**EXERCISE DIRECTIONS:**
Rewrite all of the material below, replacing every "none" with "blank" and leaving everything else unchanged.

-- START SUPPLIED RECORDS --

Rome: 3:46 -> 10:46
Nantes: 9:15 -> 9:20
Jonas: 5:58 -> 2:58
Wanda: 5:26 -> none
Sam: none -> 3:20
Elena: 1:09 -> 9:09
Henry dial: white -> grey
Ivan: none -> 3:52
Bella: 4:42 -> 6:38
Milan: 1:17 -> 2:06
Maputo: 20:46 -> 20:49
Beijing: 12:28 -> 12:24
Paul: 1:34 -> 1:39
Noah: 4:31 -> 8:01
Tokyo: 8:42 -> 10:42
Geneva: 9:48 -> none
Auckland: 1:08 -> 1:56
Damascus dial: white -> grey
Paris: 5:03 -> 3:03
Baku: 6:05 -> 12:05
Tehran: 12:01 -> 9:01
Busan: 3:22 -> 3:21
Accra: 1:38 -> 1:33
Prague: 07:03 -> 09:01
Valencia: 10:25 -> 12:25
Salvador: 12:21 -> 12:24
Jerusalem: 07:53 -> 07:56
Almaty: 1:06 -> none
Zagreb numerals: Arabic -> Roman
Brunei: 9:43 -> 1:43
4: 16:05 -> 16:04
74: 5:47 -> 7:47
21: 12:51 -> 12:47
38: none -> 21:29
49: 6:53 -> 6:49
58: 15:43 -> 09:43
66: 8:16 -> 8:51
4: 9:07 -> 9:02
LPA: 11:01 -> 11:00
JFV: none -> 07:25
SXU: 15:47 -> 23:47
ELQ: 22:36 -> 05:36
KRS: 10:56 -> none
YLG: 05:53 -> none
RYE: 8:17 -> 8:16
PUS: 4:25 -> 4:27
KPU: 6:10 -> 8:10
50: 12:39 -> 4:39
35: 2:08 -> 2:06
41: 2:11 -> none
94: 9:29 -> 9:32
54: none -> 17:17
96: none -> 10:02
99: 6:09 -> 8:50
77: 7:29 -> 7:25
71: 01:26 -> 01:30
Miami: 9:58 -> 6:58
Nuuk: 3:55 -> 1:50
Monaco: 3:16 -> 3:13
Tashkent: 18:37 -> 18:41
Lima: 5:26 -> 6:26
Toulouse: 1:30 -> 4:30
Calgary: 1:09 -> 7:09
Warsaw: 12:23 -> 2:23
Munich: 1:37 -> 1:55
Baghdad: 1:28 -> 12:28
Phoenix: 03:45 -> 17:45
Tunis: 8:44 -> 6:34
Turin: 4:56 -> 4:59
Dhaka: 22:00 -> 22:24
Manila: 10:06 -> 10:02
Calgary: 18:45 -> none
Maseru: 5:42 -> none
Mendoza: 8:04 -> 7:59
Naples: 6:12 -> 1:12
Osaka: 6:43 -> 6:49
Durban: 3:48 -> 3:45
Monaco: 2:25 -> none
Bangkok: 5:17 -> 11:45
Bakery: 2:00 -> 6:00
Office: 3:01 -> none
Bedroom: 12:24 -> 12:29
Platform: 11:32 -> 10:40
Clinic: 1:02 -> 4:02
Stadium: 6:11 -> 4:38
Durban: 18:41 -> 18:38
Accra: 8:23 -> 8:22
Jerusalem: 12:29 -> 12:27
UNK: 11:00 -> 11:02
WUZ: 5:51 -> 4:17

-- END SUPPLIED RECORDS --

**RESULT OF THE EXERCISE:**
Rome: 3:46 -> 10:46
Nantes: 9:15 -> 9:20
Jonas: 5:58 -> 2:58
Wanda: 5:26 -> blank
Sam: blank -> 3:20
Elena: 1:09 -> 9:09
Henry dial: white -> grey
Ivan: blank -> 3:52
Bella: 4:42 -> 6:38
Milan: 1:17 -> 2:06
Maputo: 20:46 -> 20:49
Beijing: 12:28 -> 12:24
Paul: 1:34 -> 1:39
Noah: 4:31 -> 8:01
Tokyo: 8:42 -> 10:42
Geneva: 9:48 -> blank
Auckland: 1:08 -> 1:56
Damascus dial: white -> grey
Paris: 5:03 -> 3:03
Baku: 6:05 -> 12:05
Tehran: 12:01 -> 9:01
Busan: 3:22 -> 3:21
Accra: 1:38 -> 1:33
Prague: 07:03 -> 09:01
Valencia: 10:25 -> 12:25
Salvador: 12:21 -> 12:24
Jerusalem: 07:53 -> 07:56
Almaty: 1:06 -> blank
Zagreb numerals: Arabic -> Roman
Brunei: 9:43 -> 1:43
4: 16:05 -> 16:04
74: 5:47 -> 7:47
21: 12:51 -> 12:47
38: blank -> 21:29
49: 6:53 -> 6:49
58: 15:43 -> 09:43
66: 8:16 -> 8:51
4: 9:07 -> 9:02
LPA: 11:01 -> 11:00
JFV: blank -> 07:25
SXU: 15:47 -> 23:47
ELQ: 22:36 -> 05:36
KRS: 10:56 -> blank
YLG: 05:53 -> blank
RYE: 8:17 -> 8:16
PUS: 4:25 -> 4:27
KPU: 6:10 -> 8:10
50: 12:39 -> 4:39
35: 2:08 -> 2:06
41: 2:11 -> blank
94: 9:29 -> 9:32
54: blank -> 17:17
96: blank -> 10:02
99: 6:09 -> 8:50
77: 7:29 -> 7:25
71: 01:26 -> 01:30
Miami: 9:58 -> 6:58
Nuuk: 3:55 -> 1:50
Monaco: 3:16 -> 3:13
Tashkent: 18:37 -> 18:41
Lima: 5:26 -> 6:26
Toulouse: 1:30 -> 4:30
Calgary: 1:09 -> 7:09
Warsaw: 12:23 -> 2:23
Munich: 1:37 -> 1:55
Baghdad: 1:28 -> 12:28
Phoenix: 03:45 -> 17:45
Tunis: 8:44 -> 6:34
Turin: 4:56 -> 4:59
Dhaka: 22:00 -> 22:24
Manila: 10:06 -> 10:02
Calgary: 18:45 -> blank
Maseru: 5:42 -> blank
Mendoza: 8:04 -> 7:59
Naples: 6:12 -> 1:12
Osaka: 6:43 -> 6:49
Durban: 3:48 -> 3:45
Monaco: 2:25 -> blank
Bangkok: 5:17 -> 11:45
Bakery: 2:00 -> 6:00
Office: 3:01 -> blank
Bedroom: 12:24 -> 12:29
Platform: 11:32 -> 10:40
Clinic: 1:02 -> 4:02
Stadium: 6:11 -> 4:38
Durban: 18:41 -> 18:38
Accra: 8:23 -> 8:22
Jerusalem: 12:29 -> 12:27
UNK: 11:00 -> 11:02
WUZ: 5:51 -> 4:17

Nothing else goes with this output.